*** Opening of INPUT DATA ***
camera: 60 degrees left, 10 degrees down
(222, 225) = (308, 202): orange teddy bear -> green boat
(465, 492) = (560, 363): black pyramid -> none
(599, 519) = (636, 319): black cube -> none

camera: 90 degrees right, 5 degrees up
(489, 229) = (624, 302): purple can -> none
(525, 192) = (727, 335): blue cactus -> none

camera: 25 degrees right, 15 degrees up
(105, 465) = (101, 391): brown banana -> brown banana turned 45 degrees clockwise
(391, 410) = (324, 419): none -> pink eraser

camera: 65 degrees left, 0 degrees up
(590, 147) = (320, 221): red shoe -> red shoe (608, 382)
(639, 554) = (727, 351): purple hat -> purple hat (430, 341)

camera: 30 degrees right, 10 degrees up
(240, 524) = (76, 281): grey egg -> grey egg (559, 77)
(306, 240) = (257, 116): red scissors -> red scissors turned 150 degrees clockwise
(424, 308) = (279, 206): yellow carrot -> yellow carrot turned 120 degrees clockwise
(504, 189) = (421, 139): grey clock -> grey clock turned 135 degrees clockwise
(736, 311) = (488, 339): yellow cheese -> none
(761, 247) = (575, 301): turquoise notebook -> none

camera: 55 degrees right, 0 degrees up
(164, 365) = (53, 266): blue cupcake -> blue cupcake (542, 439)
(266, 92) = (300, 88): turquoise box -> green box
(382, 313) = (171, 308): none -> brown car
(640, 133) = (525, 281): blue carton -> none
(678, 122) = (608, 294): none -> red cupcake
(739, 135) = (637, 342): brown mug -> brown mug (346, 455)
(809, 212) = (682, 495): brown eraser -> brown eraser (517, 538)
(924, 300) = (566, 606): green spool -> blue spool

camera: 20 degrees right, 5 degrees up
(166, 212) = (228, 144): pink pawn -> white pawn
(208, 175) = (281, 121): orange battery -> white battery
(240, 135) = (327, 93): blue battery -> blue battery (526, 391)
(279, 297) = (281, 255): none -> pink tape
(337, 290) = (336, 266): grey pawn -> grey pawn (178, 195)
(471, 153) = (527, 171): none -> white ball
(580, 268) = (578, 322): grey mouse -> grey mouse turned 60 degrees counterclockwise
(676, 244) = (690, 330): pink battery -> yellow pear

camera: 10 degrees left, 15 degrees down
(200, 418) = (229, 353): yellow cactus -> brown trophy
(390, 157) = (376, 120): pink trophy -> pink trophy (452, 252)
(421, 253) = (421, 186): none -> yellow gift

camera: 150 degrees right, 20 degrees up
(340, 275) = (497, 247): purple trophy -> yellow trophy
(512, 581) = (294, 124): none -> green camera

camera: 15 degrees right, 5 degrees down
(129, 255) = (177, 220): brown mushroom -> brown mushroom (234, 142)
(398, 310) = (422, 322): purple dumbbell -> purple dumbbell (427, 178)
*** Close of INPUT DATA ***
**WORK REQUIRED:**
Nothing should be left out when the listing is retyped exactly.

**ANSWER FOR THE TASK:**
camera: 60 degrees left, 10 degrees down
(222, 225) = (308, 202): orange teddy bear -> green boat
(465, 492) = (560, 363): black pyramid -> none
(599, 519) = (636, 319): black cube -> none

camera: 90 degrees right, 5 degrees up
(489, 229) = (624, 302): purple can -> none
(525, 192) = (727, 335): blue cactus -> none

camera: 25 degrees right, 15 degrees up
(105, 465) = (101, 391): brown banana -> brown banana turned 45 degrees clockwise
(391, 410) = (324, 419): none -> pink eraser

camera: 65 degrees left, 0 degrees up
(590, 147) = (320, 221): red shoe -> red shoe (608, 382)
(639, 554) = (727, 351): purple hat -> purple hat (430, 341)

camera: 30 degrees right, 10 degrees up
(240, 524) = (76, 281): grey egg -> grey egg (559, 77)
(306, 240) = (257, 116): red scissors -> red scissors turned 150 degrees clockwise
(424, 308) = (279, 206): yellow carrot -> yellow carrot turned 120 degrees clockwise
(504, 189) = (421, 139): grey clock -> grey clock turned 135 degrees clockwise
(736, 311) = (488, 339): yellow cheese -> none
(761, 247) = (575, 301): turquoise notebook -> none

camera: 55 degrees right, 0 degrees up
(164, 365) = (53, 266): blue cupcake -> blue cupcake (542, 439)
(266, 92) = (300, 88): turquoise box -> green box
(382, 313) = (171, 308): none -> brown car
(640, 133) = (525, 281): blue carton -> none
(678, 122) = (608, 294): none -> red cupcake
(739, 135) = (637, 342): brown mug -> brown mug (346, 455)
(809, 212) = (682, 495): brown eraser -> brown eraser (517, 538)
(924, 300) = (566, 606): green spool -> blue spool

camera: 20 degrees right, 5 degrees up
(166, 212) = (228, 144): pink pawn -> white pawn
(208, 175) = (281, 121): orange battery -> white battery
(240, 135) = (327, 93): blue battery -> blue battery (526, 391)
(279, 297) = (281, 255): none -> pink tape
(337, 290) = (336, 266): grey pawn -> grey pawn (178, 195)
(471, 153) = (527, 171): none -> white ball
(580, 268) = (578, 322): grey mouse -> grey mouse turned 60 degrees counterclockwise
(676, 244) = (690, 330): pink battery -> yellow pear

camera: 10 degrees left, 15 degrees down
(200, 418) = (229, 353): yellow cactus -> brown trophy
(390, 157) = (376, 120): pink trophy -> pink trophy (452, 252)
(421, 253) = (421, 186): none -> yellow gift

camera: 150 degrees right, 20 degrees up
(340, 275) = (497, 247): purple trophy -> yellow trophy
(512, 581) = (294, 124): none -> green camera

camera: 15 degrees right, 5 degrees down
(129, 255) = (177, 220): brown mushroom -> brown mushroom (234, 142)
(398, 310) = (422, 322): purple dumbbell -> purple dumbbell (427, 178)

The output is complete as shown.